#### What the exercise asks:
The records that follow must be reproduced in full, exactly as written.

Entries taken from a collection:
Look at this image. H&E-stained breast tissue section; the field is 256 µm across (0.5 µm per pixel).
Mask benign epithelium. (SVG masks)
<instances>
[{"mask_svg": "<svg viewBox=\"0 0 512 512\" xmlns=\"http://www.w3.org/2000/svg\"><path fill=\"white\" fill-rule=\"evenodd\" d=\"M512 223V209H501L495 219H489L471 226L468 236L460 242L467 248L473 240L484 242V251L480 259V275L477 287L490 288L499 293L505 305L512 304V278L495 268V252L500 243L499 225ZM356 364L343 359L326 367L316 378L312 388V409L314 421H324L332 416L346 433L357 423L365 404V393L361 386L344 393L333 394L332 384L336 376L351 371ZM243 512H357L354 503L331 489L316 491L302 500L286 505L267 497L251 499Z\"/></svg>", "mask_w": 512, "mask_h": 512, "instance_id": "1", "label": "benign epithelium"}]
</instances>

#### Task response:
Look at this image. H&E-stained breast tissue section; the field is 256 µm across (0.5 µm per pixel).
Mask benign epithelium. (SVG masks)
<instances>
[{"mask_svg": "<svg viewBox=\"0 0 512 512\" xmlns=\"http://www.w3.org/2000/svg\"><path fill=\"white\" fill-rule=\"evenodd\" d=\"M512 223V209H501L495 219H489L471 226L468 236L460 242L467 248L473 240L484 242V251L480 259V275L477 287L490 288L499 293L505 305L512 304V278L495 268V252L500 243L499 225ZM356 364L343 359L326 367L316 378L312 388V409L314 421H324L332 416L346 433L357 423L365 404V393L361 386L344 393L333 394L332 384L336 376L351 371ZM243 512H357L354 503L331 489L316 491L302 500L286 505L267 497L251 499Z\"/></svg>", "mask_w": 512, "mask_h": 512, "instance_id": "1", "label": "benign epithelium"}]
</instances>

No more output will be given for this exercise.